_PROBLEM TO SOLVE_.
Return each line below that contains the string "highlighted", matching it with case taken into account.

_DATA EXCERPTS_.
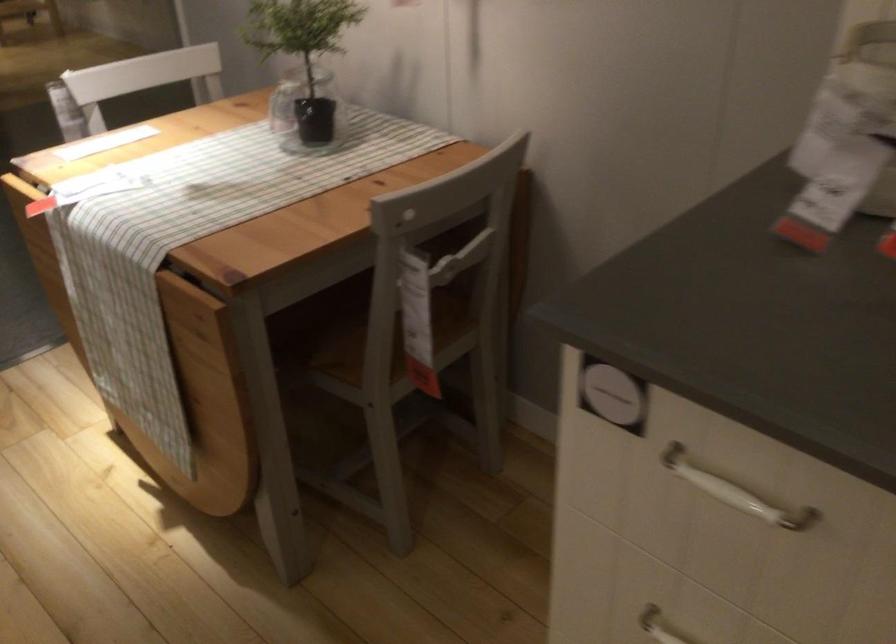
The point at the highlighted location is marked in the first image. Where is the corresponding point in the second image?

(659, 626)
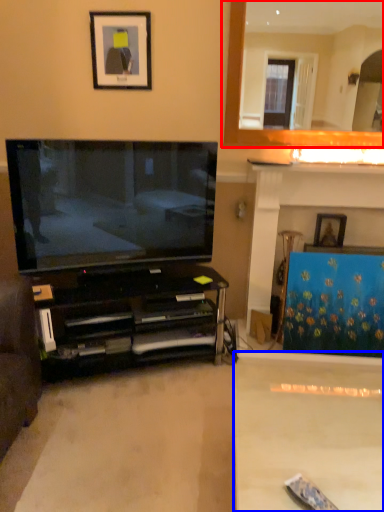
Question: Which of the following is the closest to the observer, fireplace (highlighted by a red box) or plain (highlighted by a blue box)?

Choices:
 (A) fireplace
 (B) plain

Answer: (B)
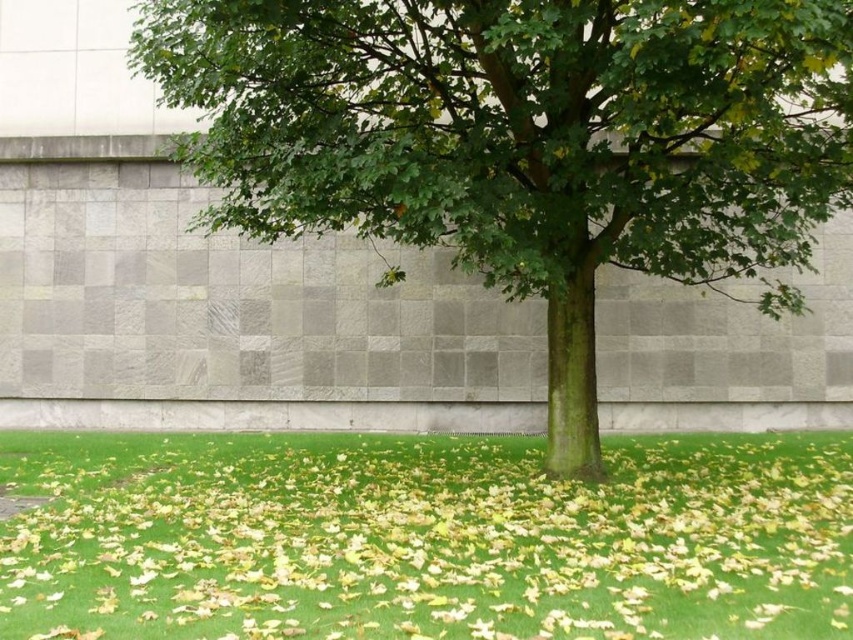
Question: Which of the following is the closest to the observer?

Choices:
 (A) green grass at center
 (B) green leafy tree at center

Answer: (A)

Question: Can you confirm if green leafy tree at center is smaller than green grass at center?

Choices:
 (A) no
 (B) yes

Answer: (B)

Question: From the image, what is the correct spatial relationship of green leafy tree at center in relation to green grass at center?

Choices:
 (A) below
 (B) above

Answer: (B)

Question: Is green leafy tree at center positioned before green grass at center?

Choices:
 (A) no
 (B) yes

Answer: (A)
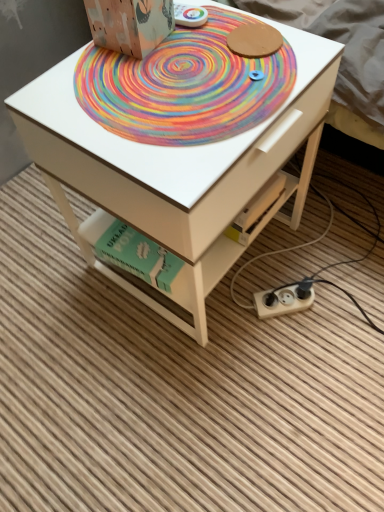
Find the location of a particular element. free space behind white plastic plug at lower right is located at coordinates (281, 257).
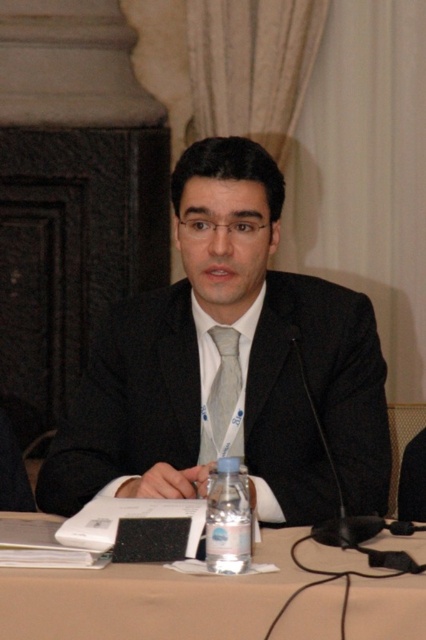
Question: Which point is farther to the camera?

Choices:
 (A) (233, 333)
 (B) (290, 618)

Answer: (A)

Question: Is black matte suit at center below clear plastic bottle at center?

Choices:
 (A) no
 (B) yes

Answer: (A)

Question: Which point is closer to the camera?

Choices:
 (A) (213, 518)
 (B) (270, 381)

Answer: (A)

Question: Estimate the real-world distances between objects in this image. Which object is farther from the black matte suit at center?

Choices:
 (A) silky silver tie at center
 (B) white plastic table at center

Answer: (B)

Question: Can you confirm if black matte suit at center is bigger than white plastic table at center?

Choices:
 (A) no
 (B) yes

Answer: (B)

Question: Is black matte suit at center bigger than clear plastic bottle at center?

_RESULT_.
The point at the highlighted location is marked in the first image. Where is the corresponding point in the second image?
Question: Which of the following is the closest to the observer, fireplace (highlighted by a red box) or plain (highlighted by a blue box)?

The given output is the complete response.